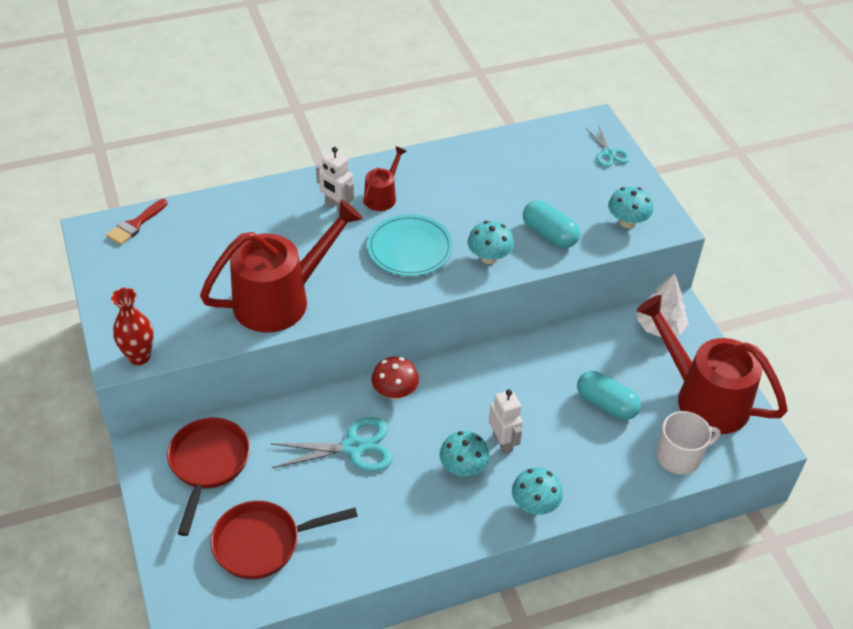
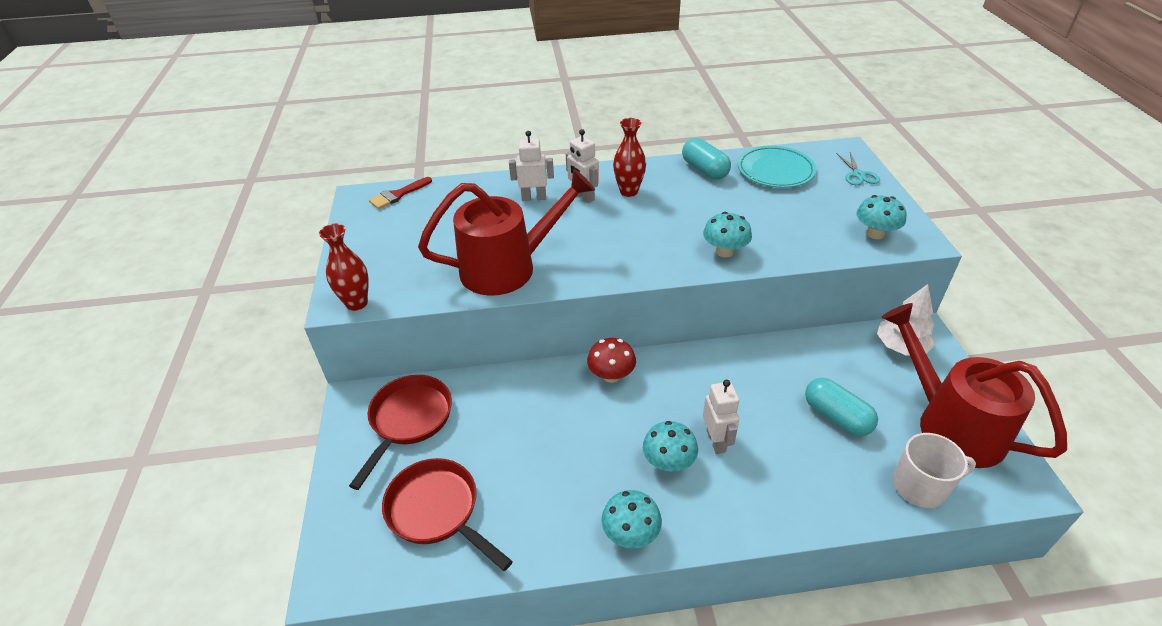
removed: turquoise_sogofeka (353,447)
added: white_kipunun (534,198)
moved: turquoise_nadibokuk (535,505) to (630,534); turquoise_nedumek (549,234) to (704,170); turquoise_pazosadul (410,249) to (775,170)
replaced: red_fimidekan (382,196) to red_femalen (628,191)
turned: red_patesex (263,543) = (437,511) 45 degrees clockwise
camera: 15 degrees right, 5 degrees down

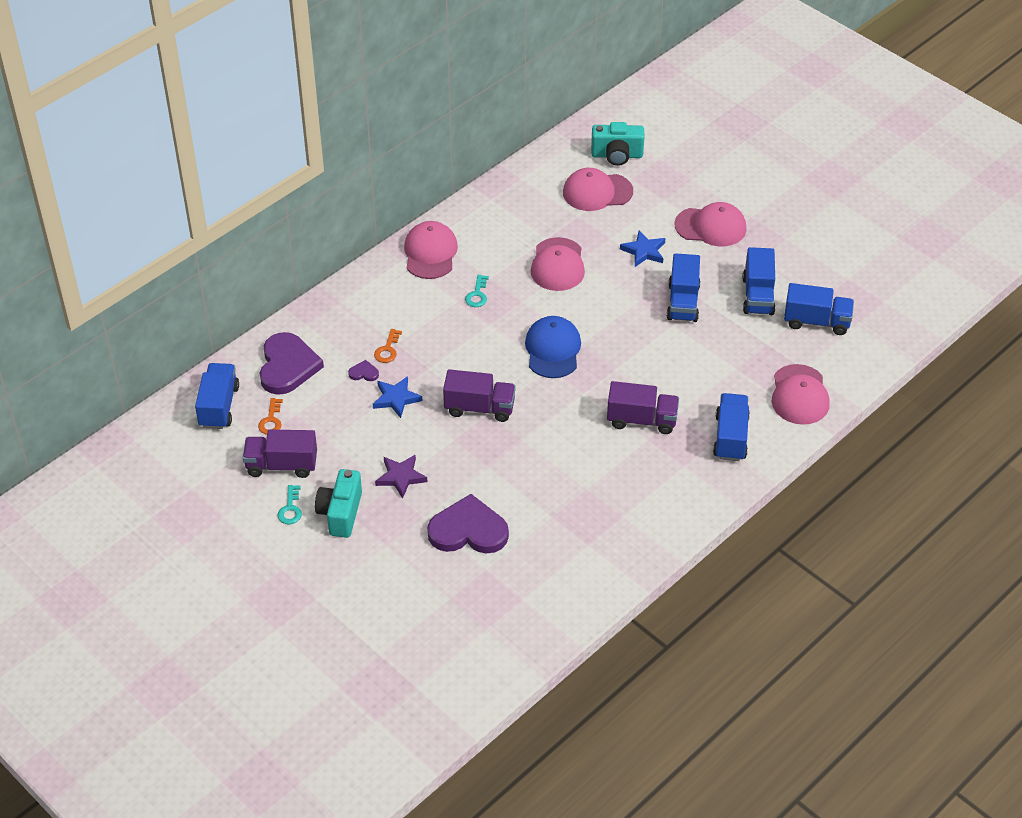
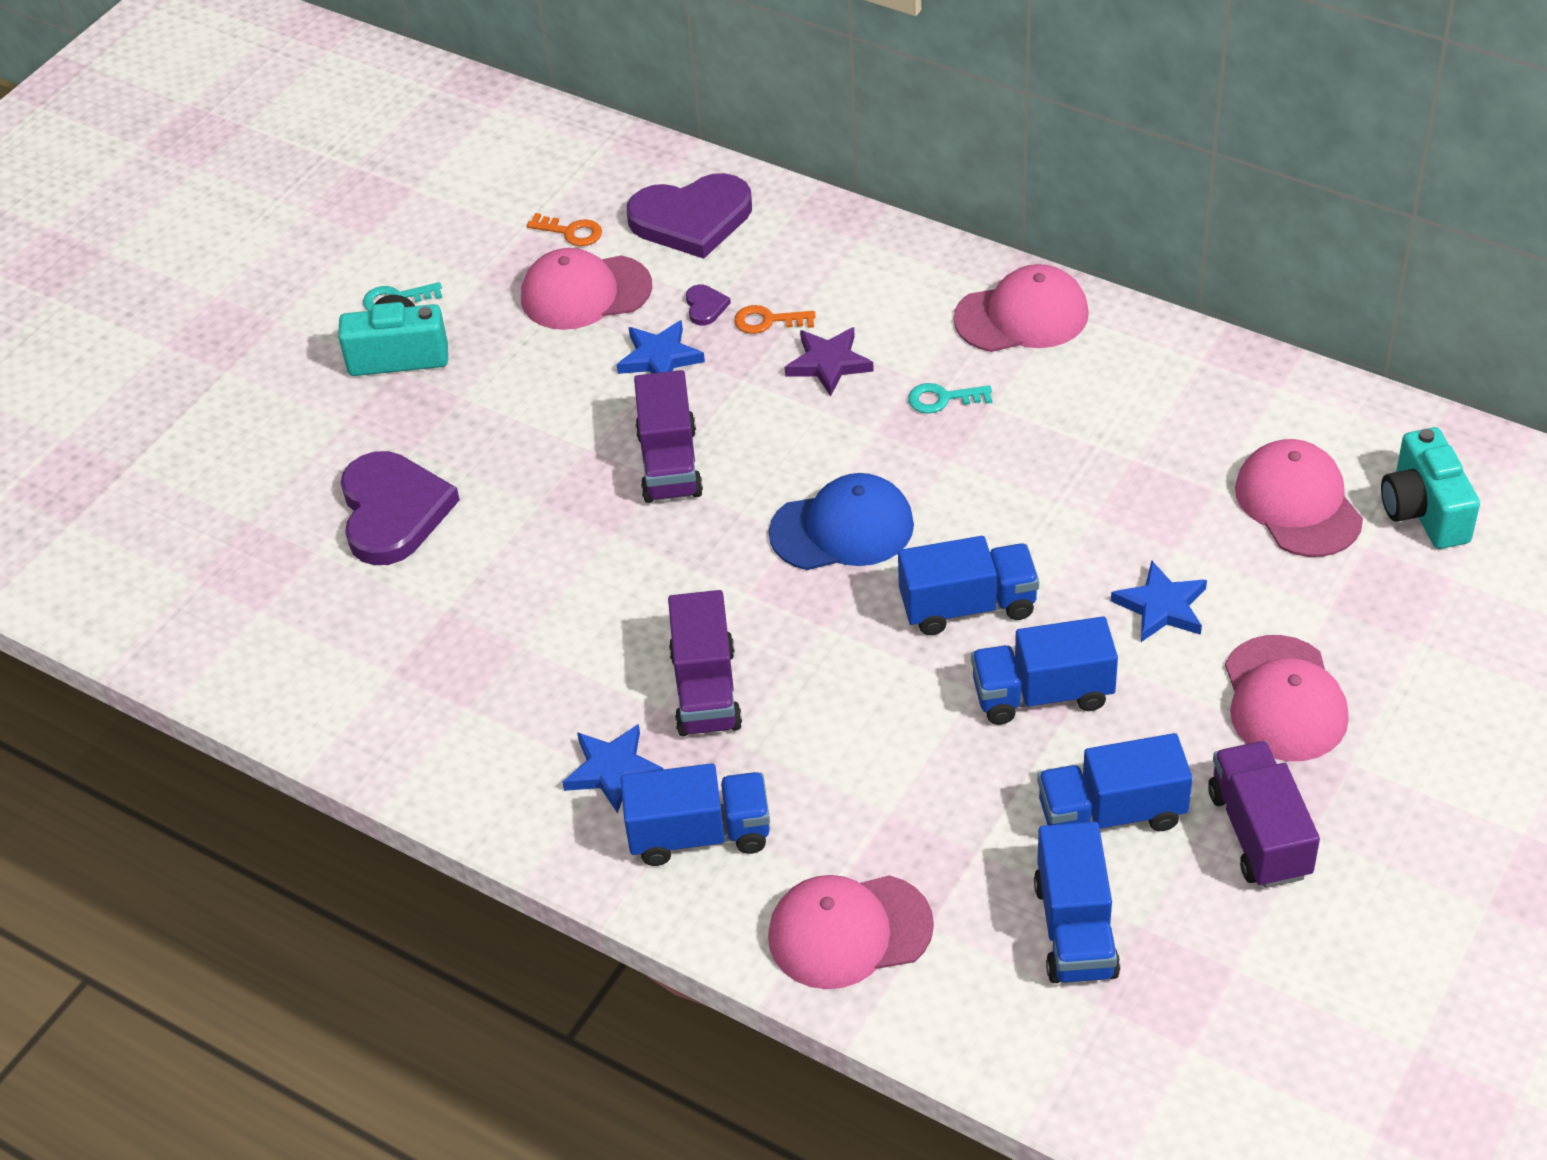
added: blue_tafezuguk (613,770)
moved: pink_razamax (558,265) to (585,293); purple_tafezuguk (401,477) to (828,363); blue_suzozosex (219,406) to (968,606); purple_suzozosex (281,465) to (1259,834)
turned: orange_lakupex (271,420) = (571,232) 150 degrees counterclockwise
camera: 80 degrees right, 0 degrees up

:::

__WHAT YOU SHOULD DO__:
Write out exactly the opening lines of the data, stopping after the line that holds "turned: red_patesex (263,543)". Exclude pictures.

__ANSWER TO THIS TASK__:
removed: turquoise_sogofeka (353,447)
added: white_kipunun (534,198)
moved: turquoise_nadibokuk (535,505) to (630,534); turquoise_nedumek (549,234) to (704,170); turquoise_pazosadul (410,249) to (775,170)
replaced: red_fimidekan (382,196) to red_femalen (628,191)
turned: red_patesex (263,543) = (437,511) 45 degrees clockwise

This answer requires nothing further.